--- Begin ---

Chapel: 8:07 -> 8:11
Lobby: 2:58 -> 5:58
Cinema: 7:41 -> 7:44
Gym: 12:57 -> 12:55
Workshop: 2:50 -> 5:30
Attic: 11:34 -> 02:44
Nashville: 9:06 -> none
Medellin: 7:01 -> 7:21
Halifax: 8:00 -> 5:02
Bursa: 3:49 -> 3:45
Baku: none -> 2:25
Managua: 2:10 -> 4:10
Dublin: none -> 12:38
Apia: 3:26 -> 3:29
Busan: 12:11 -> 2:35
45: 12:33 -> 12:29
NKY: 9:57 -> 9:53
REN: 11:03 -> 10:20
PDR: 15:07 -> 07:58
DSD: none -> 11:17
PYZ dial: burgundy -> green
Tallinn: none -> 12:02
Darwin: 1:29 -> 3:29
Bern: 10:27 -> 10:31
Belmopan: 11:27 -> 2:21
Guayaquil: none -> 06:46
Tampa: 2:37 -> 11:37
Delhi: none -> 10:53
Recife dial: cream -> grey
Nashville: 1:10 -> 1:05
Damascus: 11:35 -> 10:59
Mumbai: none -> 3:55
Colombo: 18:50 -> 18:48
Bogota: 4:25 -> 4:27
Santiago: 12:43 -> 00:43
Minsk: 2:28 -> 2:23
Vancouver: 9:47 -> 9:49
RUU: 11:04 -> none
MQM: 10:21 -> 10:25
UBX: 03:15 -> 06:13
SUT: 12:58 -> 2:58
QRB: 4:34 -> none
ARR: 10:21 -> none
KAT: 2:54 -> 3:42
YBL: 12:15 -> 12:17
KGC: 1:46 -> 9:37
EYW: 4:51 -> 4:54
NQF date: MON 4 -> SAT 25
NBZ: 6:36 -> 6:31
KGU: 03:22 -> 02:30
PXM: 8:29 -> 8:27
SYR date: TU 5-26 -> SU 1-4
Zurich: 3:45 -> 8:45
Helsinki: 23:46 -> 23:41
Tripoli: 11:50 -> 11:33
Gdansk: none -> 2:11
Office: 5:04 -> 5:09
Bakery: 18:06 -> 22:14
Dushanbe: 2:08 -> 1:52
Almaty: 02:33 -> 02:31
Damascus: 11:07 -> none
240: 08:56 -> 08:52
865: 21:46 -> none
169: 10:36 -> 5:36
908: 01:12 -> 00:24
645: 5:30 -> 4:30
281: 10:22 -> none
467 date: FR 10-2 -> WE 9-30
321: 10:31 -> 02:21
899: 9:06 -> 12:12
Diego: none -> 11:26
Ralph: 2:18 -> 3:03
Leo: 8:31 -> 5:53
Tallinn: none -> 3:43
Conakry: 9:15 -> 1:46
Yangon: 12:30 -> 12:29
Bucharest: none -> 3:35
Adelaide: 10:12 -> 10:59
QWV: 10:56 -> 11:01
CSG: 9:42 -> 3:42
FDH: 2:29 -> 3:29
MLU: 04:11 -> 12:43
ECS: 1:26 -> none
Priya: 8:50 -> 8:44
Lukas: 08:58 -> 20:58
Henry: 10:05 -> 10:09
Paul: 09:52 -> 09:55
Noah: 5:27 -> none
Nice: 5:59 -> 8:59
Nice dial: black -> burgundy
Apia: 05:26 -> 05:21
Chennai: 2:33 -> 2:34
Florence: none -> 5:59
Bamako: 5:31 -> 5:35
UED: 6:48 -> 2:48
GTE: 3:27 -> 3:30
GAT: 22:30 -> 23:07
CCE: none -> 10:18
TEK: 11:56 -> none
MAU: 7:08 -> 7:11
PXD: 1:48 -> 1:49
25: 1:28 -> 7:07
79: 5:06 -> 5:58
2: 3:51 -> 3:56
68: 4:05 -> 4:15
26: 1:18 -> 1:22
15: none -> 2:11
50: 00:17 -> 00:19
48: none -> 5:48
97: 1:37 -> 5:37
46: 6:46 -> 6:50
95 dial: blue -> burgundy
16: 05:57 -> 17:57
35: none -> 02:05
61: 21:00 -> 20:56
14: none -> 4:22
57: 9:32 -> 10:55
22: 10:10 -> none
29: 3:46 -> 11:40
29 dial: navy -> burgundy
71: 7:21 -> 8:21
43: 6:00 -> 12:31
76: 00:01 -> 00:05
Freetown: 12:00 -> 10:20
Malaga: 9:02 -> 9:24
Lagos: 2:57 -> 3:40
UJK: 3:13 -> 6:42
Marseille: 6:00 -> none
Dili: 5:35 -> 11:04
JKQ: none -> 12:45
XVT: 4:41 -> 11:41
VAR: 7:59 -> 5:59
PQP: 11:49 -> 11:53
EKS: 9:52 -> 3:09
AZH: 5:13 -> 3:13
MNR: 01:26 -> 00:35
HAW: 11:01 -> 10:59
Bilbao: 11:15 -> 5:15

--- End ---

-- GOAL OF THE EXERCISE --
Lay out everything from the top of the listing above down to the line containing "45: 12:33 -> 12:29", both included, as a JSON list of strings with one string per line and blank lines left out.

-- SOLUTION FOR THIS TASK --
[
  "Chapel: 8:07 -> 8:11",
  "Lobby: 2:58 -> 5:58",
  "Cinema: 7:41 -> 7:44",
  "Gym: 12:57 -> 12:55",
  "Workshop: 2:50 -> 5:30",
  "Attic: 11:34 -> 02:44",
  "Nashville: 9:06 -> none",
  "Medellin: 7:01 -> 7:21",
  "Halifax: 8:00 -> 5:02",
  "Bursa: 3:49 -> 3:45",
  "Baku: none -> 2:25",
  "Managua: 2:10 -> 4:10",
  "Dublin: none -> 12:38",
  "Apia: 3:26 -> 3:29",
  "Busan: 12:11 -> 2:35",
  "45: 12:33 -> 12:29"
]